Before-and-after object listings
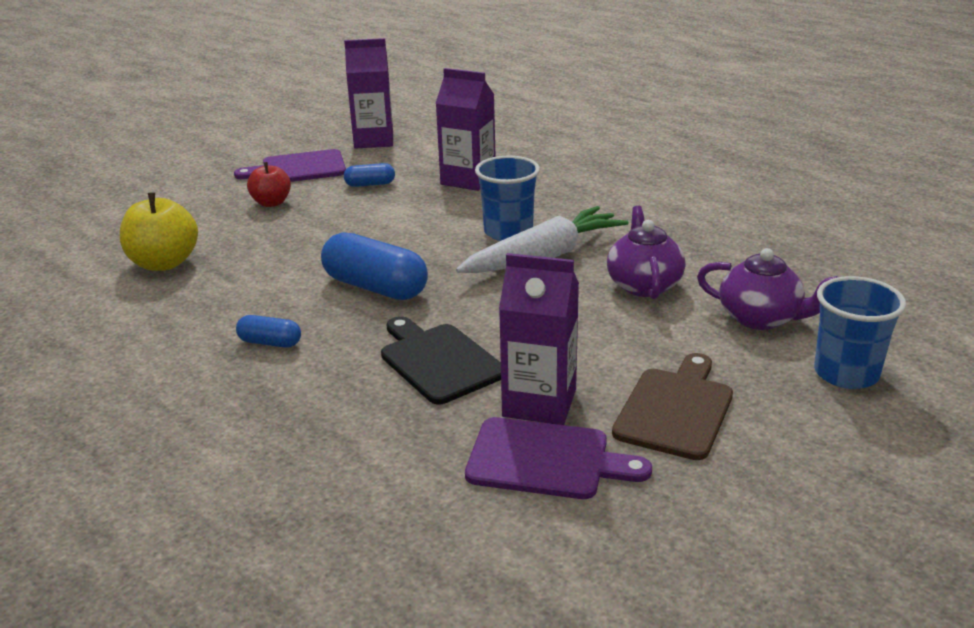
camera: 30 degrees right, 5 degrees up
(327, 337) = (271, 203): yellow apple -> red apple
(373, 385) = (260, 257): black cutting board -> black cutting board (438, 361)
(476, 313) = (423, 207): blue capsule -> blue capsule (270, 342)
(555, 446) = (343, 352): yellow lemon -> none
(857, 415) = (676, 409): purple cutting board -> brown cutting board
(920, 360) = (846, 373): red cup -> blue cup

• What is required:
Lines with "cutting": return each one from the data above.

• Problem solution:
(373, 385) = (260, 257): black cutting board -> black cutting board (438, 361)
(857, 415) = (676, 409): purple cutting board -> brown cutting board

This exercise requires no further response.